[Spatial reasoning data]
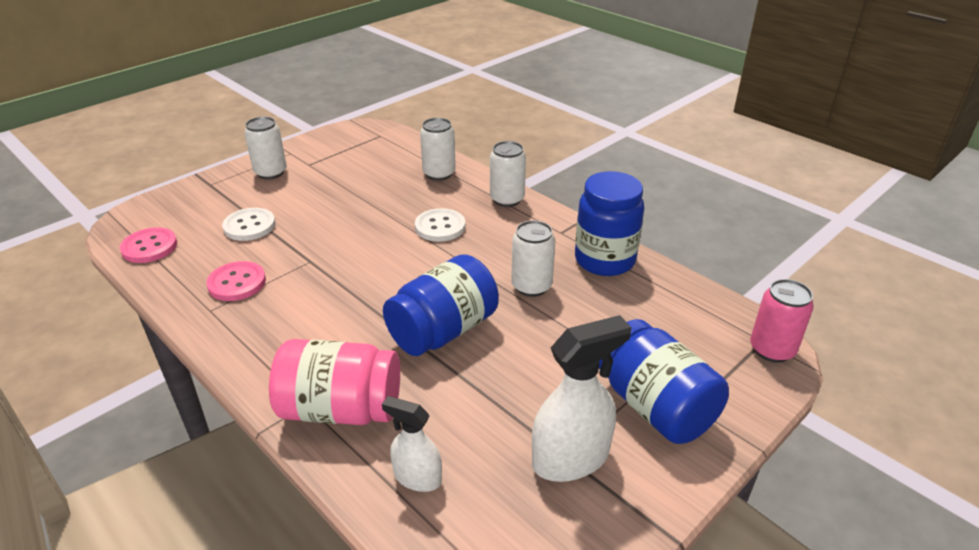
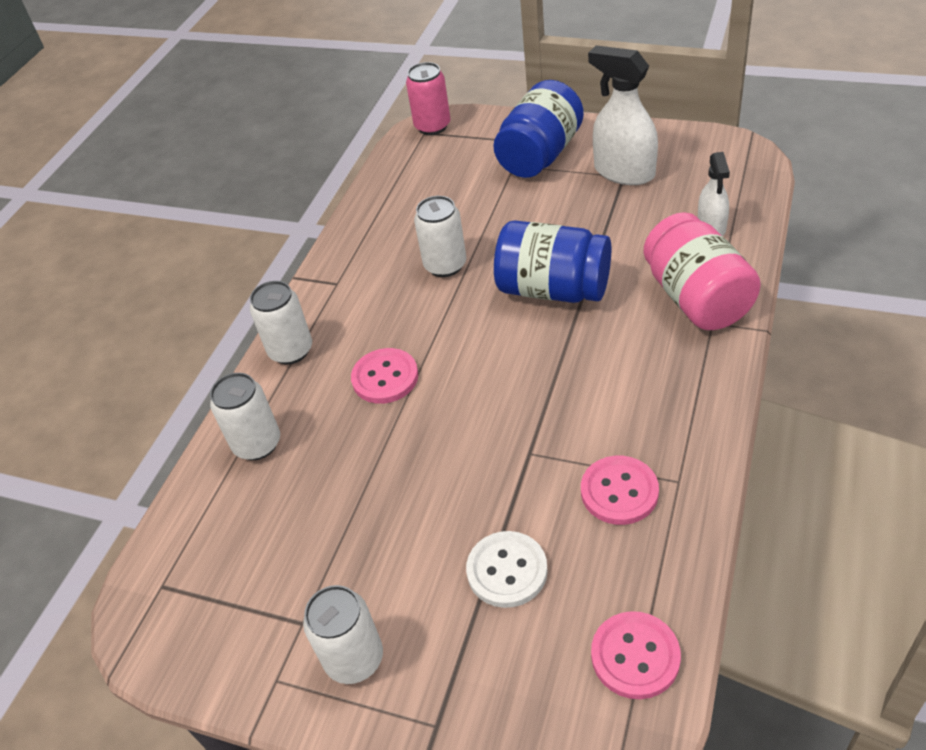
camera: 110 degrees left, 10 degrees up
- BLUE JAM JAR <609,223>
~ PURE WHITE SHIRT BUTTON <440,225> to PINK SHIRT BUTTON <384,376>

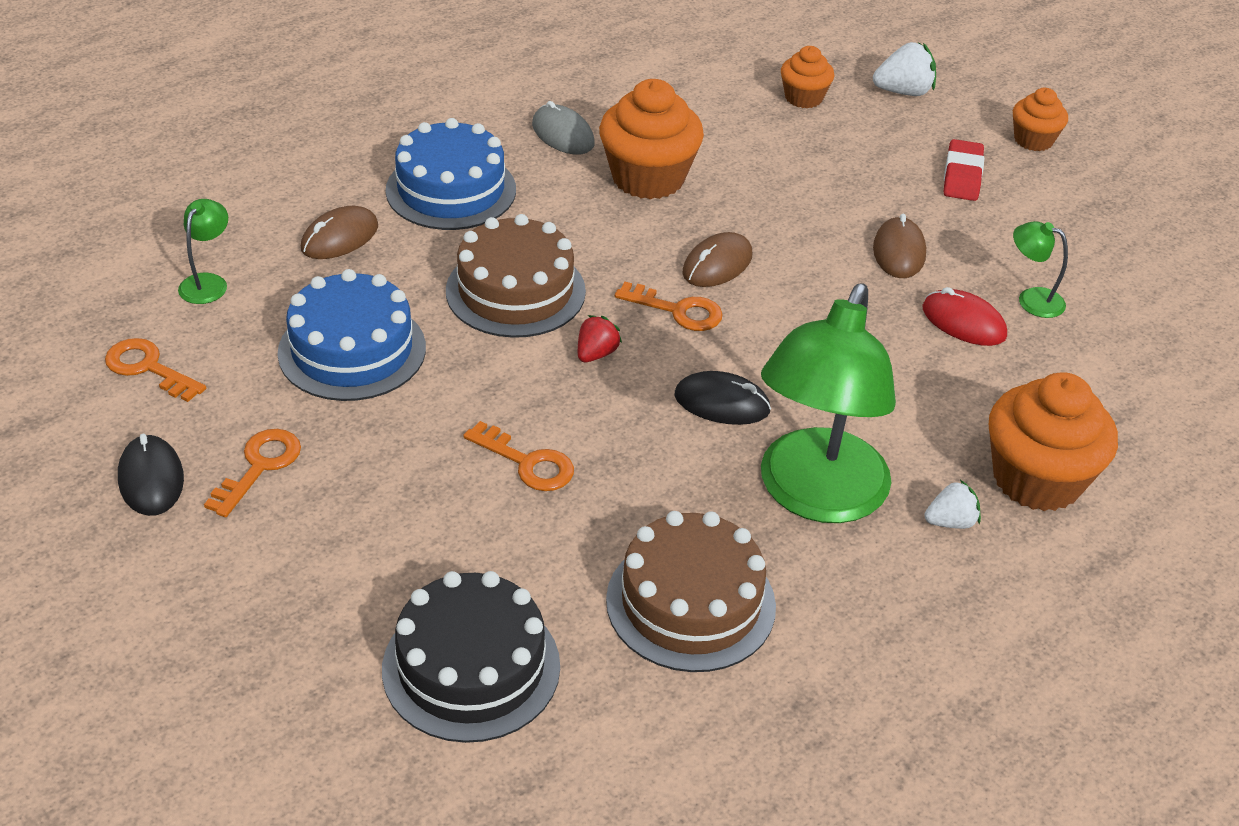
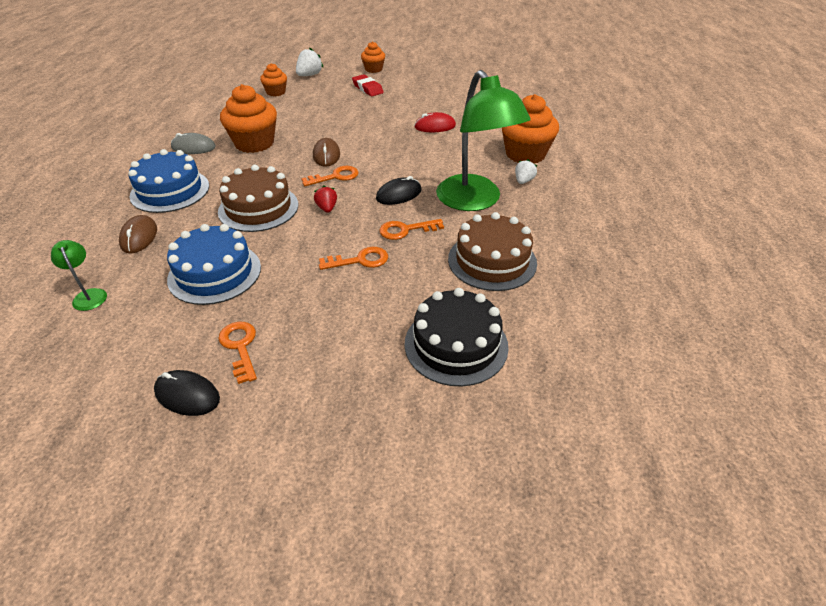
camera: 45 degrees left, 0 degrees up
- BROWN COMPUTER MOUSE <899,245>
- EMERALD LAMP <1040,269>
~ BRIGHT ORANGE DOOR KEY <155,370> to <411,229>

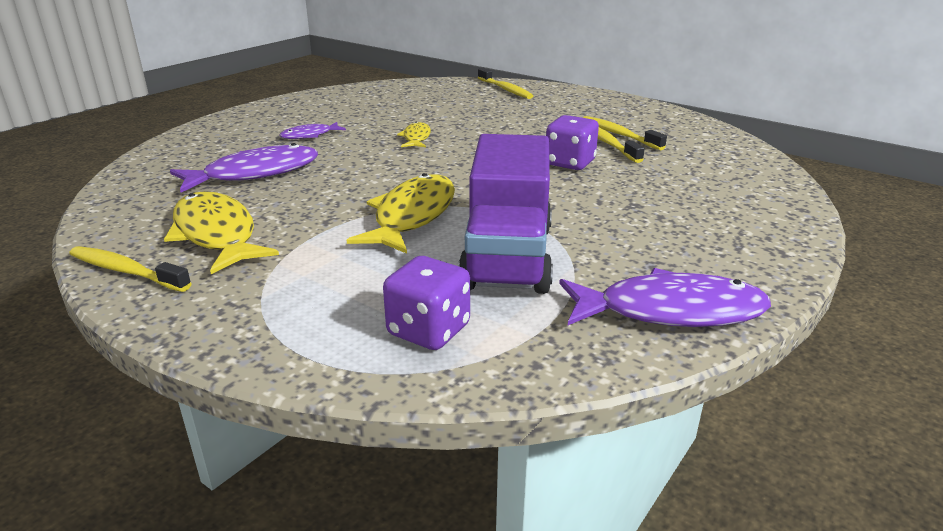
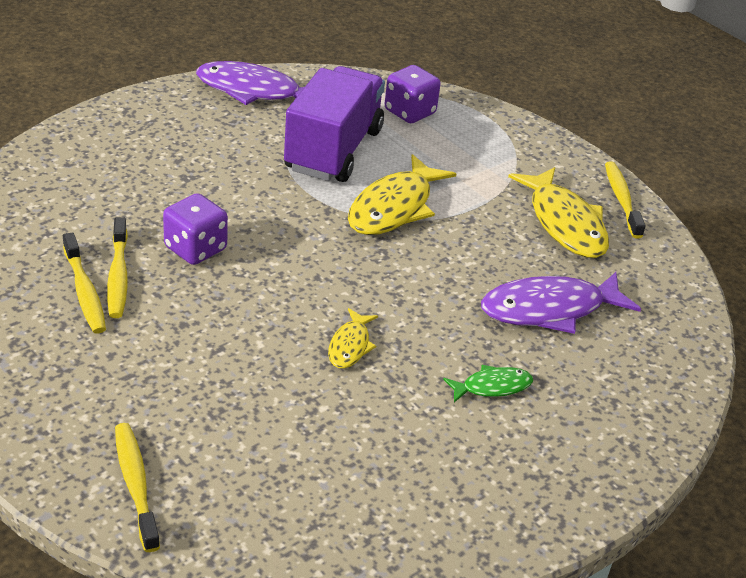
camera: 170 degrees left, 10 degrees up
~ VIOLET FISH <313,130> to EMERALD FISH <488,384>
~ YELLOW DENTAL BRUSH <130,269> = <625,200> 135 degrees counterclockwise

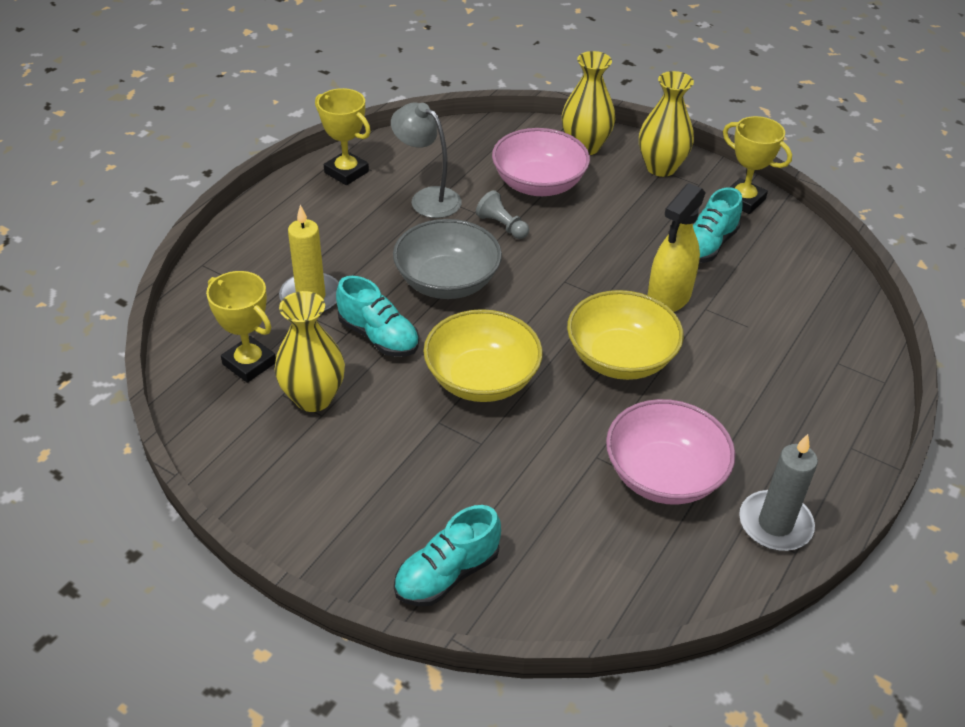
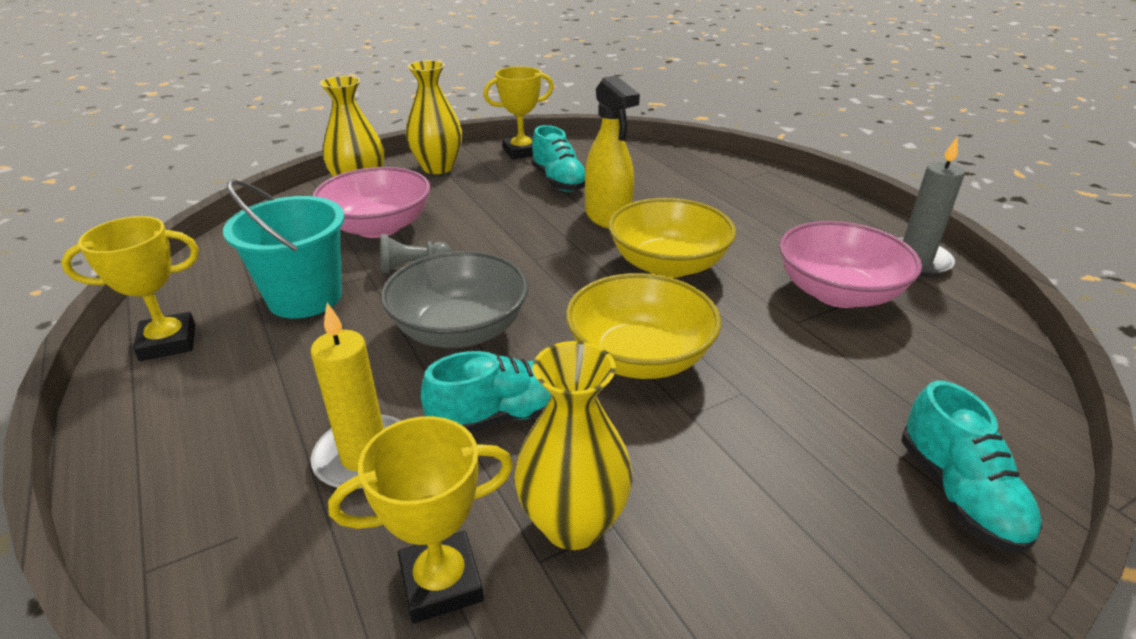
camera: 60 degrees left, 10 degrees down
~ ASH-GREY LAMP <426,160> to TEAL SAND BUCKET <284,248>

### [About this exercise]
Leaving out every picture, transcribe exactly the lines from the line that contains "SHIRT BUTTON <384,376>" through the final line of the entries above.

### [Answer to this problem]
~ PURE WHITE SHIRT BUTTON <440,225> to PINK SHIRT BUTTON <384,376>

camera: 45 degrees left, 0 degrees up
- BROWN COMPUTER MOUSE <899,245>
- EMERALD LAMP <1040,269>
~ BRIGHT ORANGE DOOR KEY <155,370> to <411,229>

camera: 170 degrees left, 10 degrees up
~ VIOLET FISH <313,130> to EMERALD FISH <488,384>
~ YELLOW DENTAL BRUSH <130,269> = <625,200> 135 degrees counterclockwise

camera: 60 degrees left, 10 degrees down
~ ASH-GREY LAMP <426,160> to TEAL SAND BUCKET <284,248>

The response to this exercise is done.